» WHAT YOU SHOULD DO
Lines below that include "none" are the answer; copy each one.

» DATA PROVIDED
◆ ◆ ◆ ◆ ◆ ◆ ◆
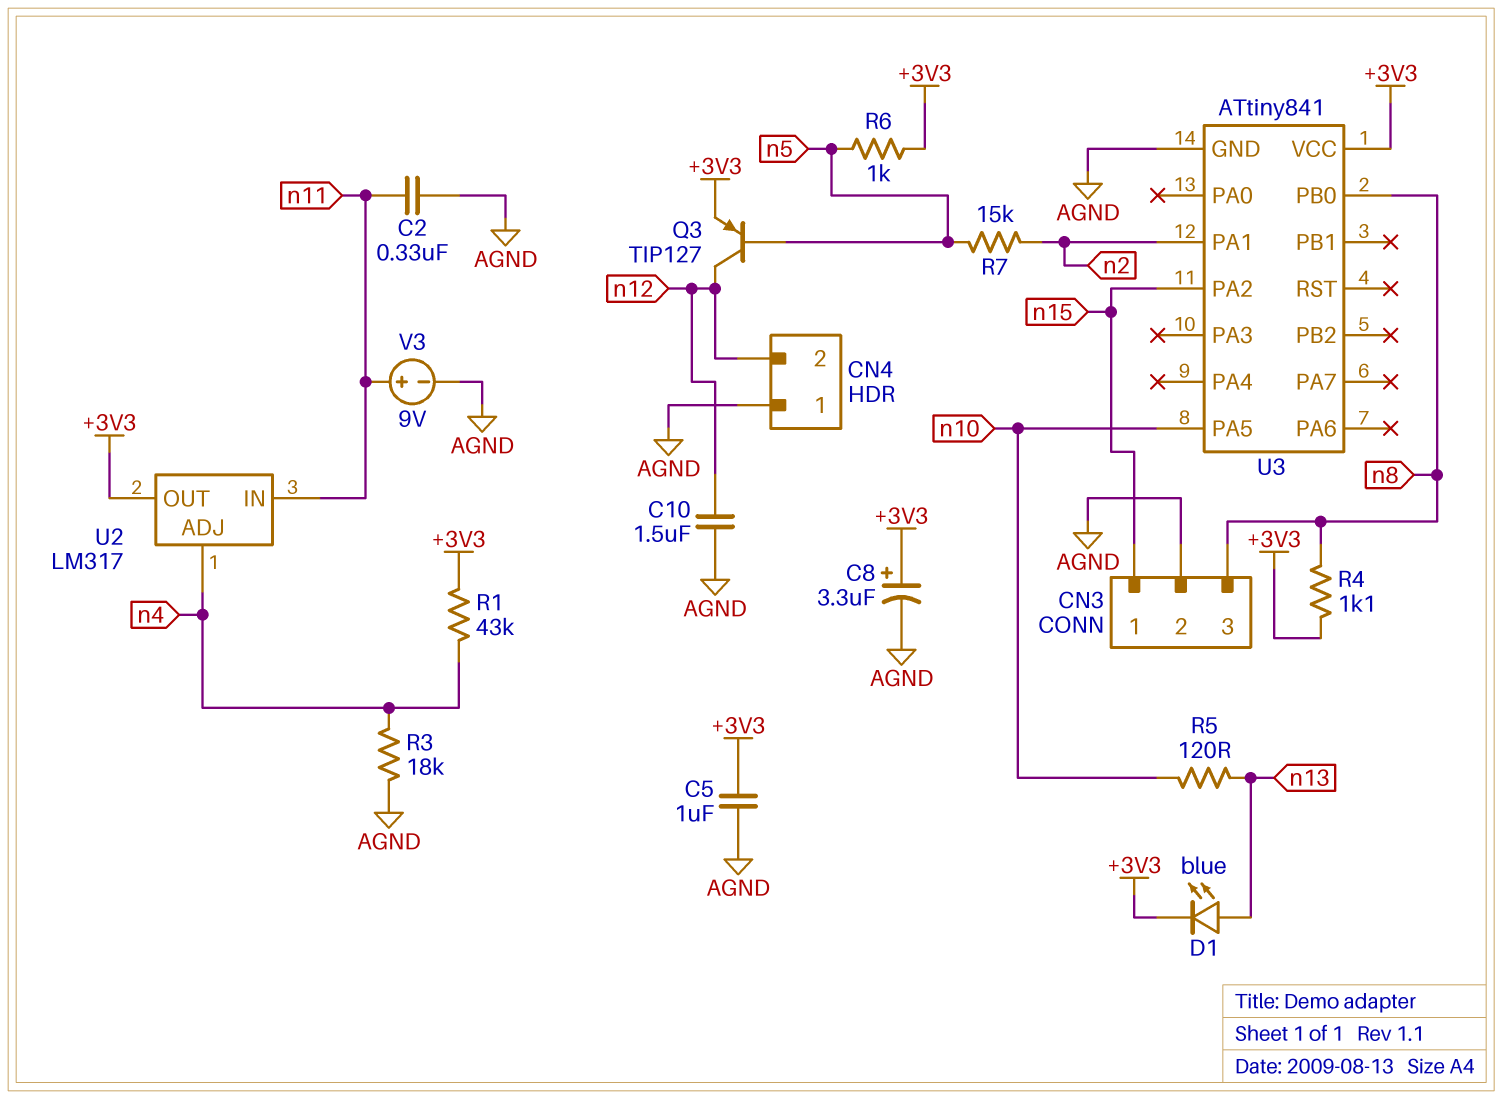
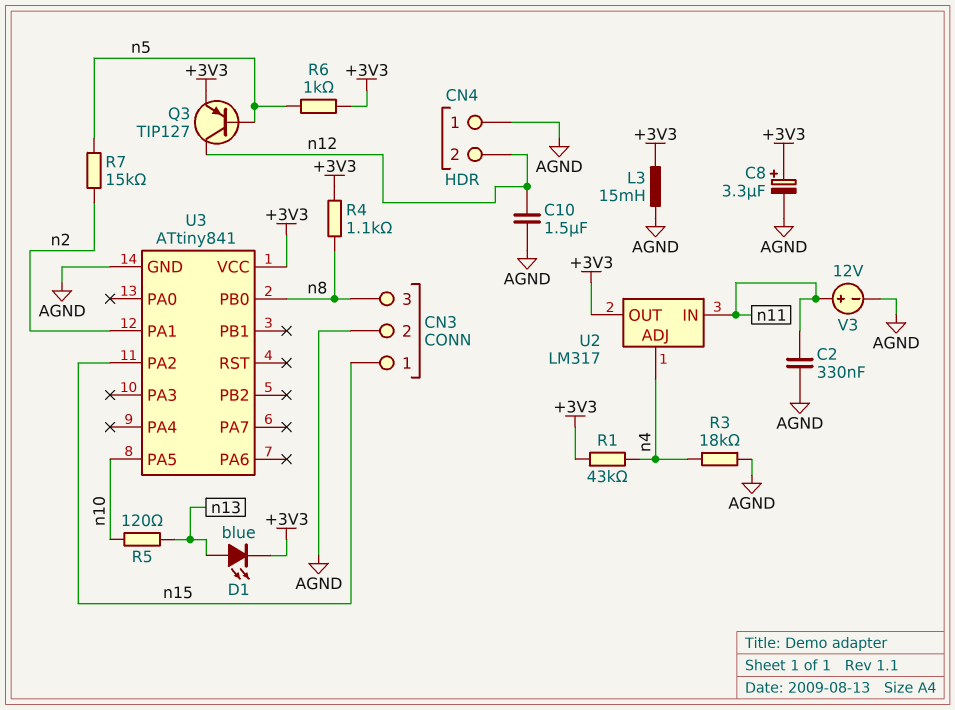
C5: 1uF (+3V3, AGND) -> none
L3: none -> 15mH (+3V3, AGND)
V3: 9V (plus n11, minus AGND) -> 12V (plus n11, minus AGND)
◆ ◆ ◆ ◆ ◆ ◆ ◆
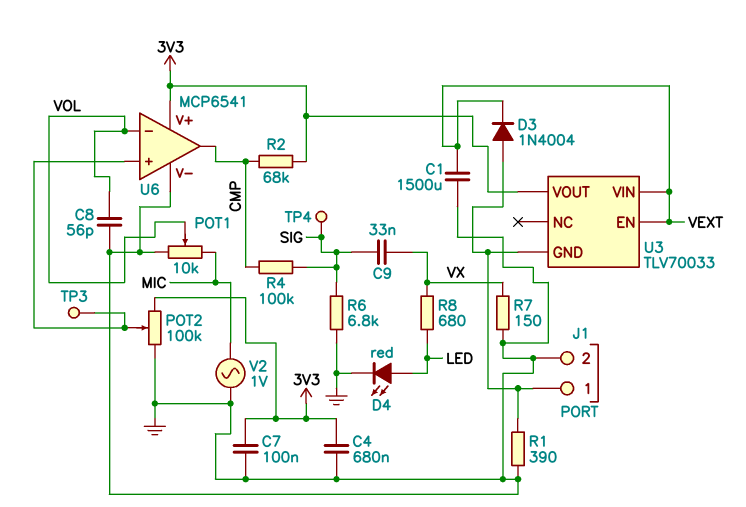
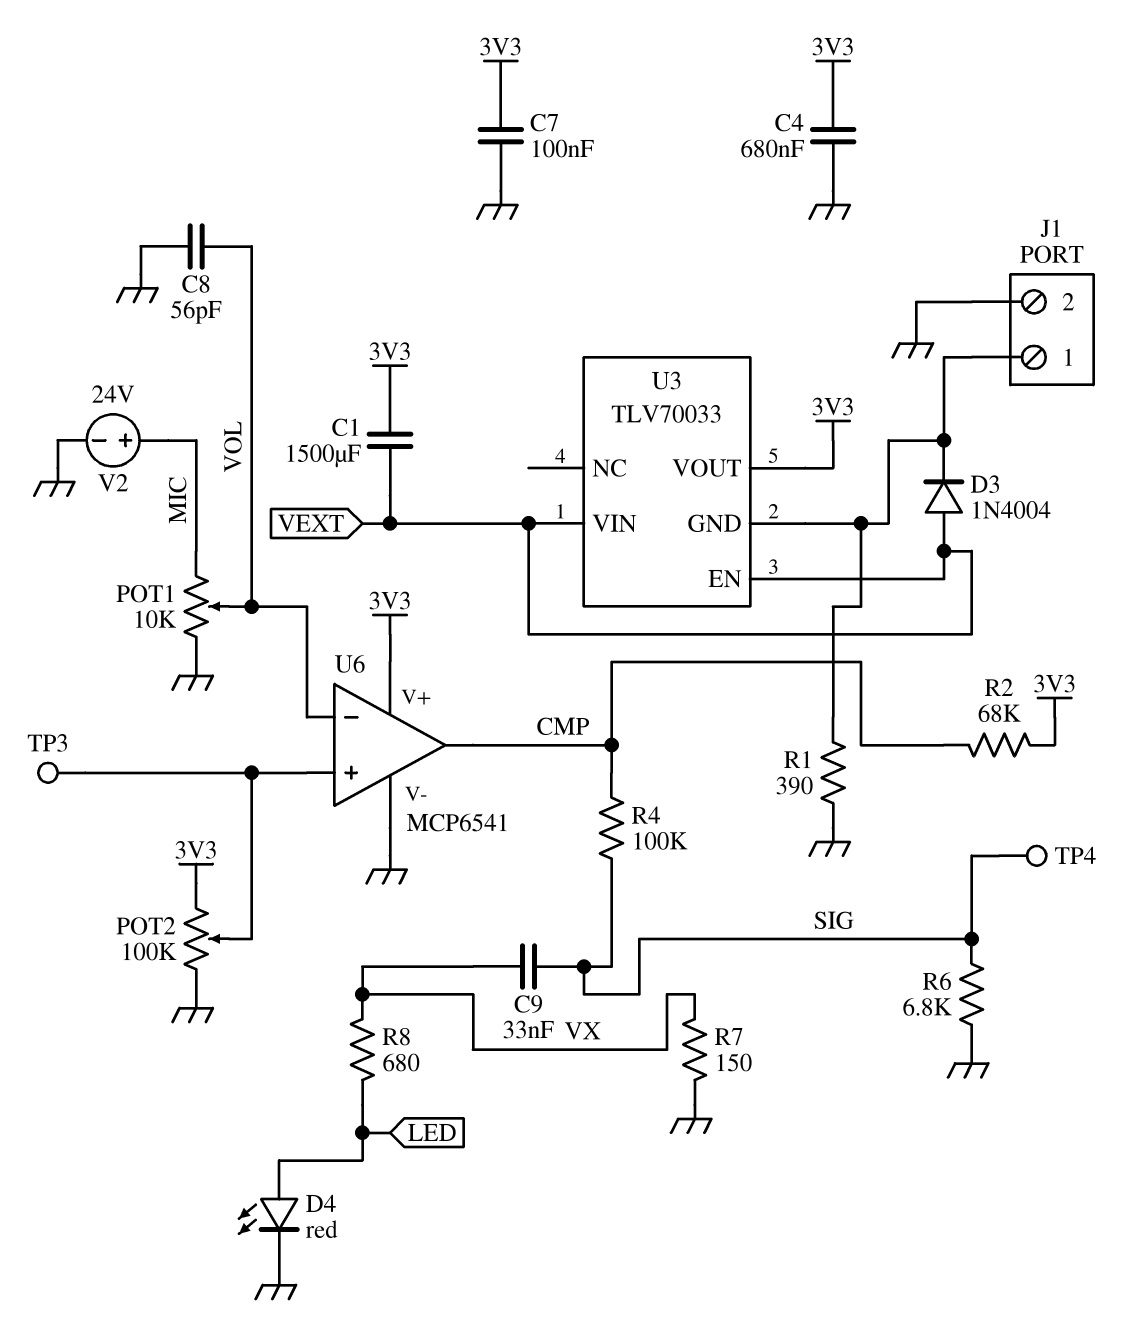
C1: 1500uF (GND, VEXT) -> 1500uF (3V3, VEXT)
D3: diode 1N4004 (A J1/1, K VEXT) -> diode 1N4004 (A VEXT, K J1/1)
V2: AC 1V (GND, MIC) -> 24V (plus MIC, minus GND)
◆ ◆ ◆ ◆ ◆ ◆ ◆
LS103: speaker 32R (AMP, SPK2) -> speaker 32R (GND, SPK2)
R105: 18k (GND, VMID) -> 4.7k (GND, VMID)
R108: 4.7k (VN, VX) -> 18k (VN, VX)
◆ ◆ ◆ ◆ ◆ ◆ ◆
» ANSWER TO THIS EXERCISE
C5: 1uF (+3V3, AGND) -> none
L3: none -> 15mH (+3V3, AGND)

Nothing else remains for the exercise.